▶ Work required: Search the data below for lines that include the word "none" and state how many there are, nothing else.

(Edit tracking data)

---

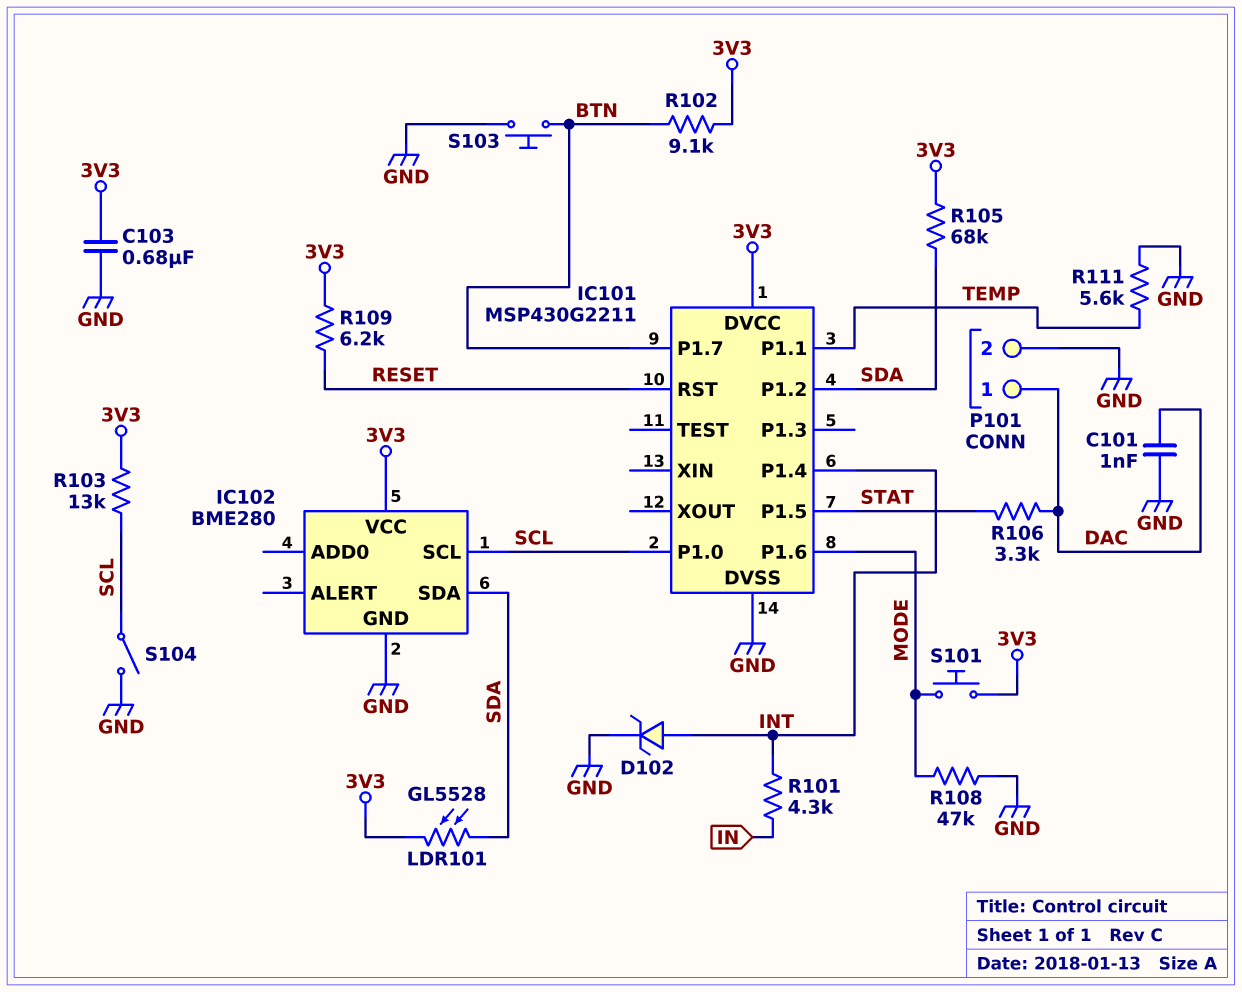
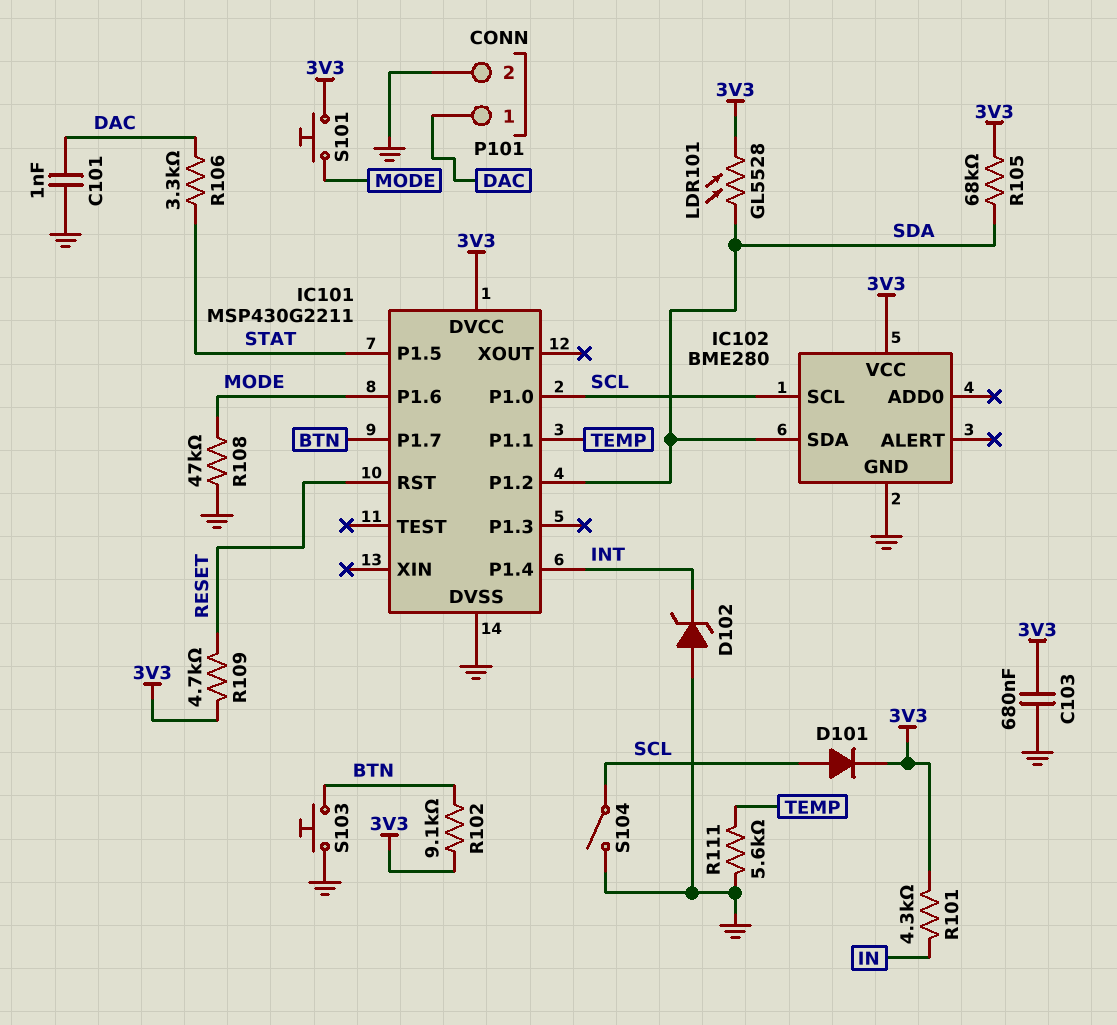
D101: none -> diode (A SCL, K 3V3)
D102: zener (A INT, K GND) -> zener (A GND, K INT)
R101: 4.3k (IN, INT) -> 4.3k (3V3, IN)
R103: 13k (3V3, SCL) -> none
R109: 6.2k (3V3, RESET) -> 4.7k (3V3, RESET)

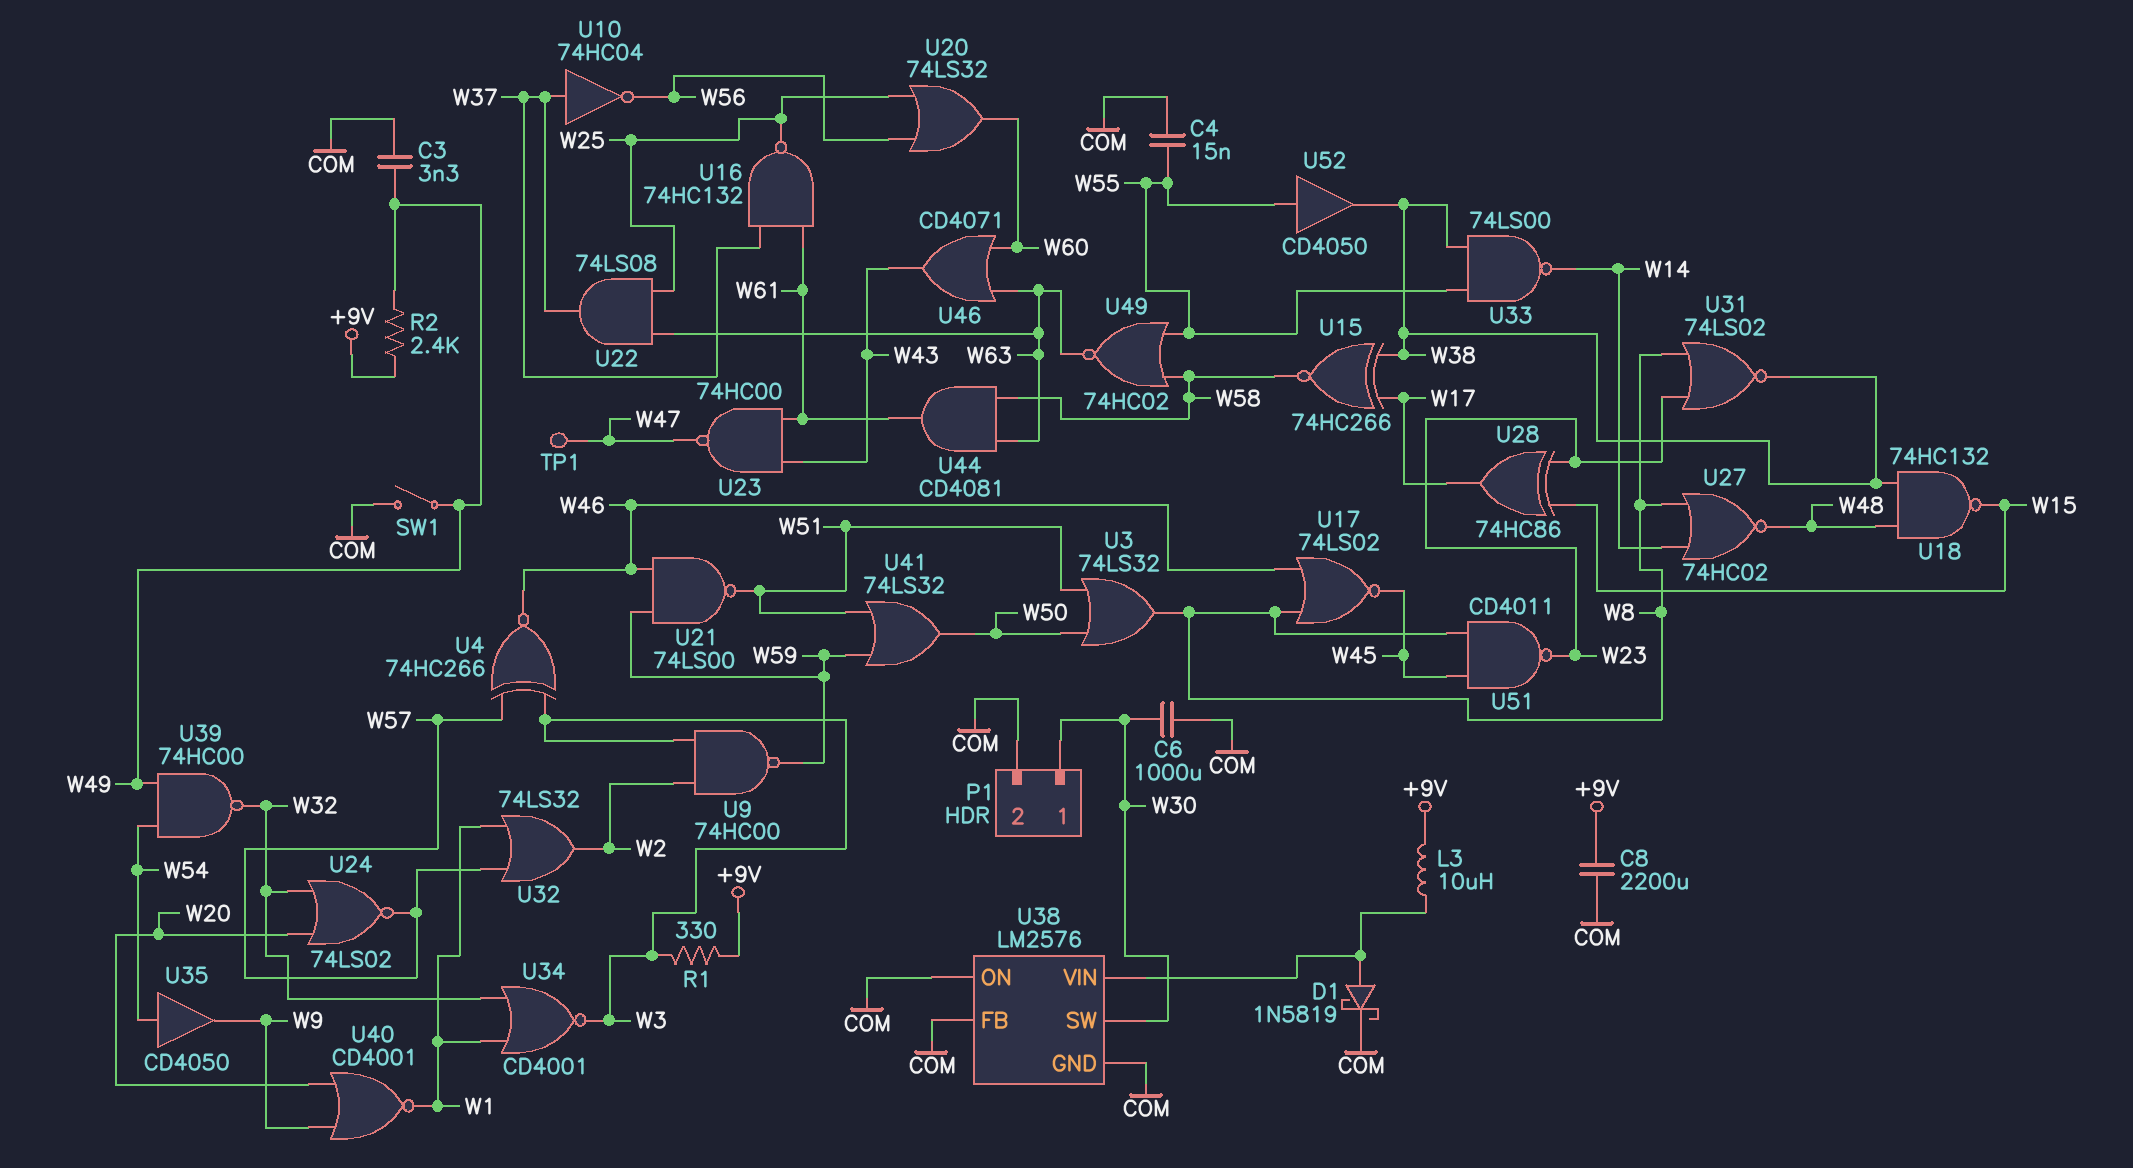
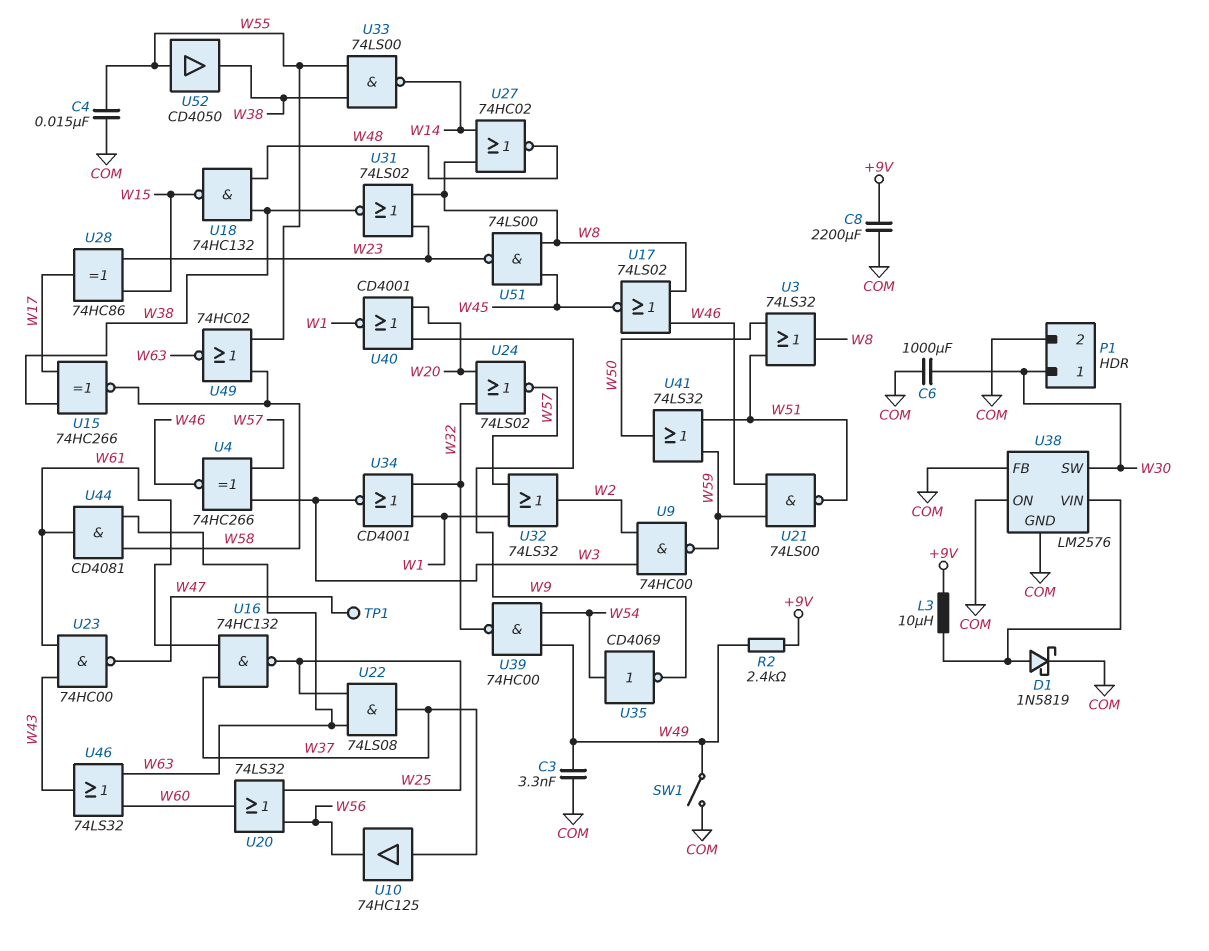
R1: 330 (+9V, W3) -> none
U10: NOT 74HC04 (in W37, out W56) -> buffer 74HC125 (in W37, out W56)
U35: buffer CD4050 (in W54, out W9) -> NOT CD4069 (in W54, out W9)
U46: OR CD4071 (in W60, in W63, out W43) -> OR 74LS32 (in W60, in W63, out W43)
U51: NAND CD4011 (in W8, in W45, out W23) -> NAND 74LS00 (in W8, in W45, out W23)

---

▶ Exercise result: 3